PROMPT: Restate only the tail of the data below, starting at the line that contains "delete: BLUE SMARTPHONE <290, 496, 349, 570>" and including the last line, word for word.

INPUT DATA:
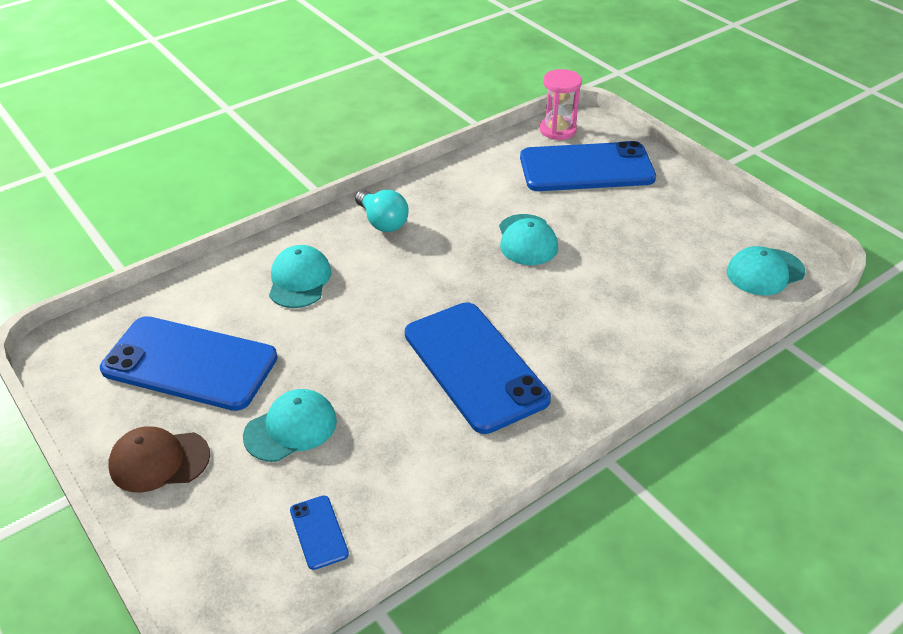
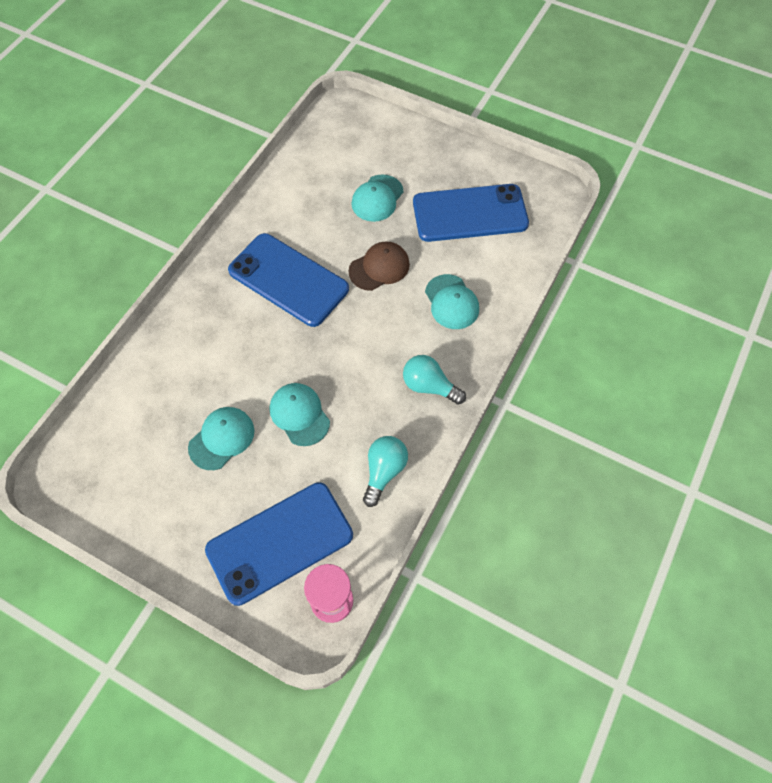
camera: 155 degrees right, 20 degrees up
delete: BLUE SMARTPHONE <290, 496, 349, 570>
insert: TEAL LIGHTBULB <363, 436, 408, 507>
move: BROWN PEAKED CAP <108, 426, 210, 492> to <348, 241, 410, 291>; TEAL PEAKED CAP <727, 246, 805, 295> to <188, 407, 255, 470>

SOLUTION TO THIS EXERCISE:
delete: BLUE SMARTPHONE <290, 496, 349, 570>
insert: TEAL LIGHTBULB <363, 436, 408, 507>
move: BROWN PEAKED CAP <108, 426, 210, 492> to <348, 241, 410, 291>; TEAL PEAKED CAP <727, 246, 805, 295> to <188, 407, 255, 470>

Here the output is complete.